WORK INSTRUCTION –
Find the string "hexagon" in the records and copy each line where it occurs.

Recorded data:
<<<<

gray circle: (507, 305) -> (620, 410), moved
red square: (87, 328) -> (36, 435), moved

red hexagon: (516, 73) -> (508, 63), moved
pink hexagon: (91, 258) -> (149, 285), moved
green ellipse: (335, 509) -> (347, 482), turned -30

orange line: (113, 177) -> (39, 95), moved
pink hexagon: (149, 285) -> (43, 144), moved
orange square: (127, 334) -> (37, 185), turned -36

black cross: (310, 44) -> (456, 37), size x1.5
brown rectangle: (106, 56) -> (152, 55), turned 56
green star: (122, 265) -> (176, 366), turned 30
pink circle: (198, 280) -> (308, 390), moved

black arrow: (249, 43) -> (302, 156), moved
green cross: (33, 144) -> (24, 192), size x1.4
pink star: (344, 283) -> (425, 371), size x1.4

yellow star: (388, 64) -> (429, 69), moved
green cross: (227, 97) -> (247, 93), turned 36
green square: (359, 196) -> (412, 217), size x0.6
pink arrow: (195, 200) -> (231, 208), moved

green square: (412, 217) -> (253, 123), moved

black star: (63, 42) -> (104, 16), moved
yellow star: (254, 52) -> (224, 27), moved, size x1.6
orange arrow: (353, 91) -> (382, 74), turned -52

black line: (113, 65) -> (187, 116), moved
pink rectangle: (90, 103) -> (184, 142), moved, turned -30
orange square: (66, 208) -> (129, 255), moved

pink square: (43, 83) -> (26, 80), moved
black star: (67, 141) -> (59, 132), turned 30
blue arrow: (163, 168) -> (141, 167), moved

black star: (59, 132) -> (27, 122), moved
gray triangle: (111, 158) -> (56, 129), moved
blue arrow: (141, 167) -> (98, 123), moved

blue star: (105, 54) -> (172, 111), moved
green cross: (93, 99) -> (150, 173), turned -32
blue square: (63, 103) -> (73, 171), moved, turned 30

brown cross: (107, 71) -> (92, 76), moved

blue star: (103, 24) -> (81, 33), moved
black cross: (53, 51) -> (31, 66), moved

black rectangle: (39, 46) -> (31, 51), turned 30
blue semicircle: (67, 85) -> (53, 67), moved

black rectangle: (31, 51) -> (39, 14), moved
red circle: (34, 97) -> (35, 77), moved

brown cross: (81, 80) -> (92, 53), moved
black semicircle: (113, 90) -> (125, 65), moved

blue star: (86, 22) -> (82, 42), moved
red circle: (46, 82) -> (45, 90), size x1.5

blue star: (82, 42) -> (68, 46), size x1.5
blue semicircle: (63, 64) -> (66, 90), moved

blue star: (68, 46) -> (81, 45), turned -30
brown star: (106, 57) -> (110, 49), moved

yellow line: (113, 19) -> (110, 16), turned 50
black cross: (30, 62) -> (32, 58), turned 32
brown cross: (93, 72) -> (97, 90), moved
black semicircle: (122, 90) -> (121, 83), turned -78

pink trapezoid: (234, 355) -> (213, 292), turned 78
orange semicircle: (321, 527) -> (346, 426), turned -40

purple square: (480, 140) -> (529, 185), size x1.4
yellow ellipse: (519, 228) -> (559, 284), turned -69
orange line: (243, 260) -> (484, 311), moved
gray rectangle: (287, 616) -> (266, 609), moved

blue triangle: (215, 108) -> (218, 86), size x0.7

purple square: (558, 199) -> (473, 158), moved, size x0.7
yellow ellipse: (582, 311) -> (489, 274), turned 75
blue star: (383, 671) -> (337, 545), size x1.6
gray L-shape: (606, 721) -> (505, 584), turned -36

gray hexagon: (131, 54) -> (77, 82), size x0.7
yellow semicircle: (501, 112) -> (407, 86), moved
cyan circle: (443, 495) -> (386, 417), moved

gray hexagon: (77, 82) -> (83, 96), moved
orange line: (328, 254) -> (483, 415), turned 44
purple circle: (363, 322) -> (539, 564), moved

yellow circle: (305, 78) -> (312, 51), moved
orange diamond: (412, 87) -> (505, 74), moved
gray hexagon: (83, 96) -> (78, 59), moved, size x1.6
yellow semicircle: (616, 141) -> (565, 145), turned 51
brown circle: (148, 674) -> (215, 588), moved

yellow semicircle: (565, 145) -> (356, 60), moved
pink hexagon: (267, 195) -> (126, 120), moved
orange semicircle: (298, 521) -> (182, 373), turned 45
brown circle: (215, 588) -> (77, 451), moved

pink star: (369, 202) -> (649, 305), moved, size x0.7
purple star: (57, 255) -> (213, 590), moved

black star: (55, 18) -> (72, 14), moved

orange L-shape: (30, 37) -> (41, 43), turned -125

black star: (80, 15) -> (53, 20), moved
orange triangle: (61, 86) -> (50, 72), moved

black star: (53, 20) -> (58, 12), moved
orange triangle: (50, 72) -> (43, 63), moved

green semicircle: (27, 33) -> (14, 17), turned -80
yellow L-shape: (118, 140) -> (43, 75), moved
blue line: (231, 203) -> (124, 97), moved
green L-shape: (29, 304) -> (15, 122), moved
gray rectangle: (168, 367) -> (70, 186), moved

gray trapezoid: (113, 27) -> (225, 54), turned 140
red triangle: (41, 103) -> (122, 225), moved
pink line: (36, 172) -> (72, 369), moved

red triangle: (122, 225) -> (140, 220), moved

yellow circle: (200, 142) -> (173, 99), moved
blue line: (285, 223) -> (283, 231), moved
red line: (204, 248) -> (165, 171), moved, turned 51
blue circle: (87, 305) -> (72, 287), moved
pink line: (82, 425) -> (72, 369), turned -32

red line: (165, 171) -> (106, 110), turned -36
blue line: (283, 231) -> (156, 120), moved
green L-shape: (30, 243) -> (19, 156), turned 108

>>>>

SOLUTION –
red hexagon: (516, 73) -> (508, 63), moved
pink hexagon: (91, 258) -> (149, 285), moved
pink hexagon: (149, 285) -> (43, 144), moved
gray hexagon: (131, 54) -> (77, 82), size x0.7
gray hexagon: (77, 82) -> (83, 96), moved
gray hexagon: (83, 96) -> (78, 59), moved, size x1.6
pink hexagon: (267, 195) -> (126, 120), moved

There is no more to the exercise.